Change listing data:
====

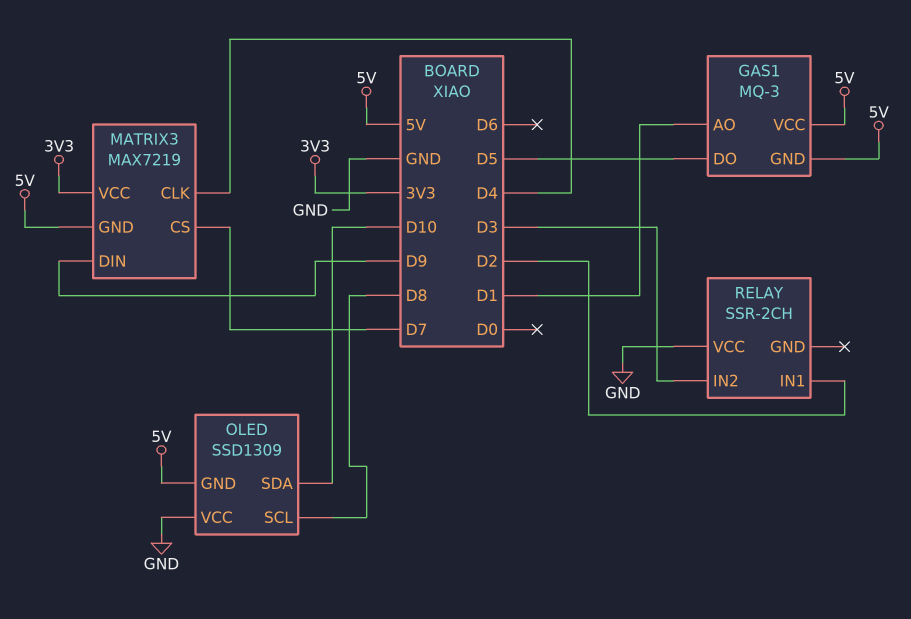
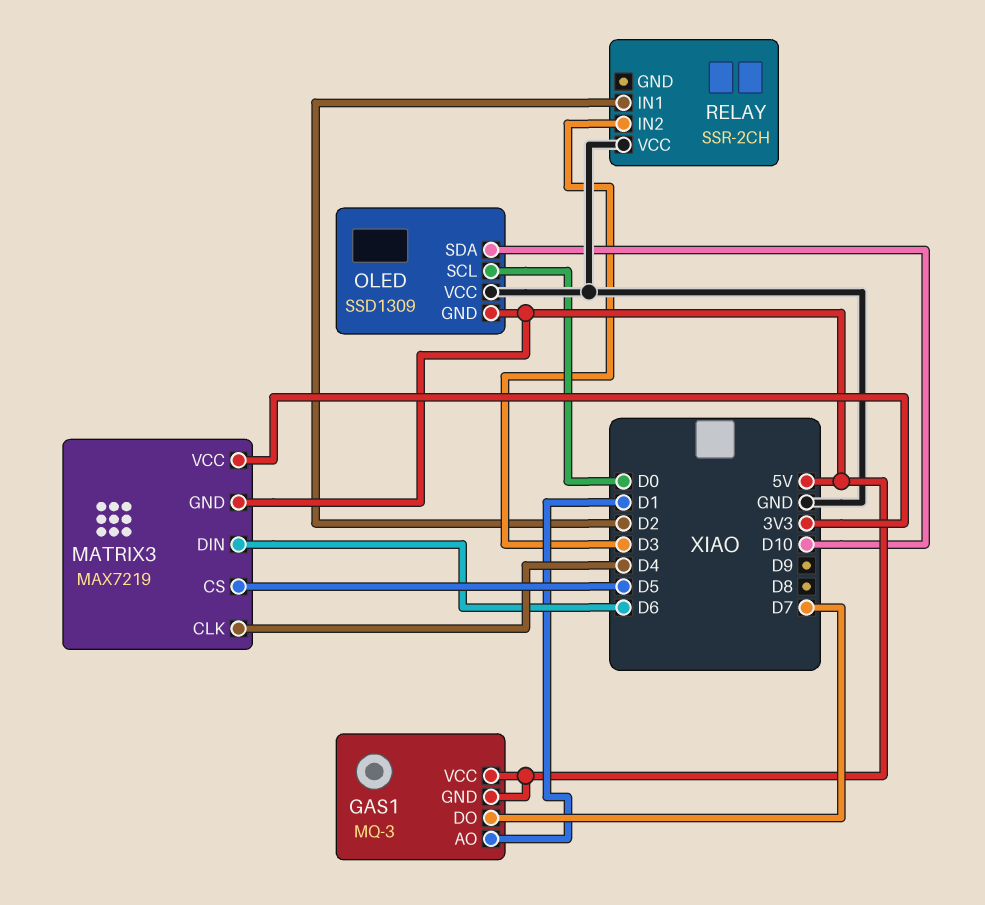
GAS1 pin DO: D5 -> D7
MATRIX3 pin CS: D7 -> D5
MATRIX3 pin DIN: D9 -> D6
OLED pin SCL: D8 -> D0

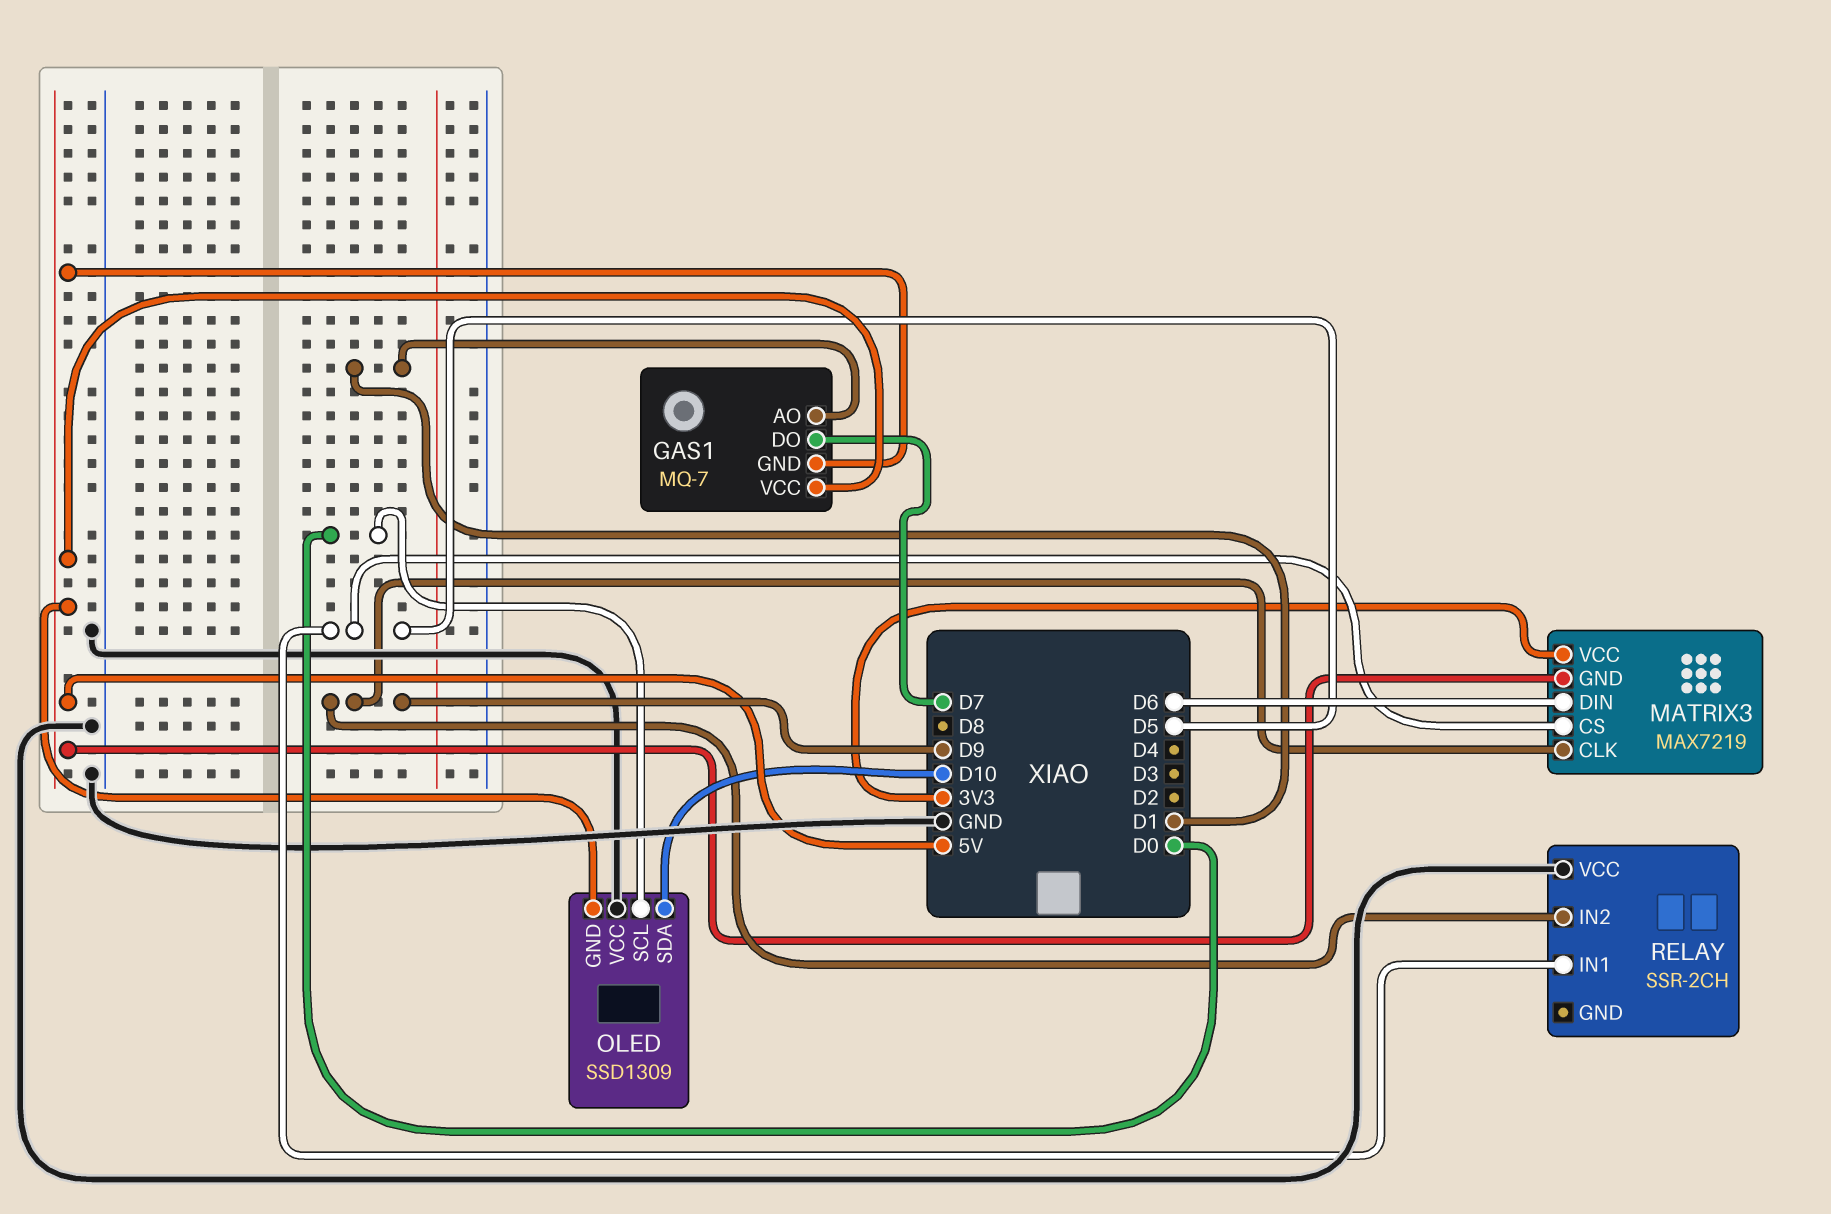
GAS1: MQ-3 -> MQ-7
MATRIX3 pin CLK: D4 -> D9
RELAY pin IN1: D2 -> D5
RELAY pin IN2: D3 -> D9

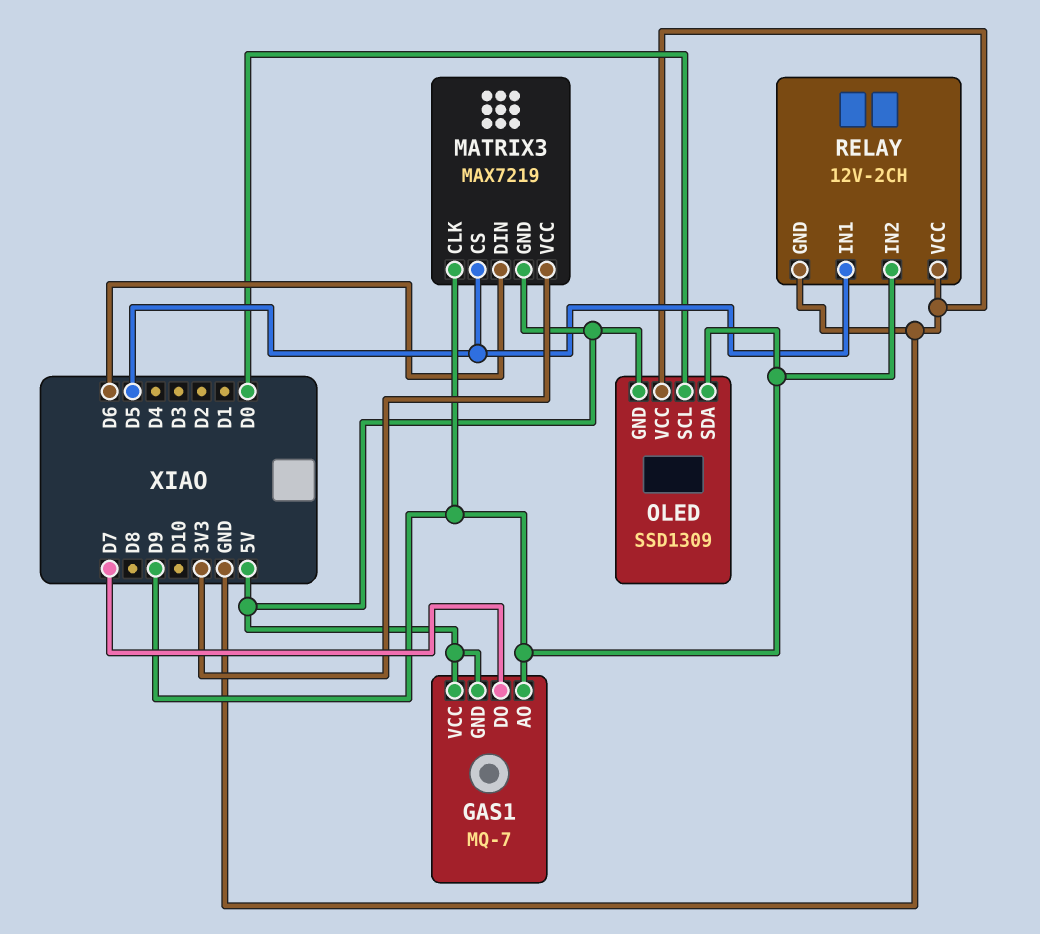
GAS1 pin AO: D1 -> D9
OLED pin SDA: D10 -> D9
RELAY: SSR-2CH -> 12V-2CH
RELAY pin GND: none -> GND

====

> _What to produce_: Could you repeat all of the entries exactly, without any of the images?

> _Answer to this problem_:
GAS1 pin DO: D5 -> D7
MATRIX3 pin CS: D7 -> D5
MATRIX3 pin DIN: D9 -> D6
OLED pin SCL: D8 -> D0

GAS1: MQ-3 -> MQ-7
MATRIX3 pin CLK: D4 -> D9
RELAY pin IN1: D2 -> D5
RELAY pin IN2: D3 -> D9

GAS1 pin AO: D1 -> D9
OLED pin SDA: D10 -> D9
RELAY: SSR-2CH -> 12V-2CH
RELAY pin GND: none -> GND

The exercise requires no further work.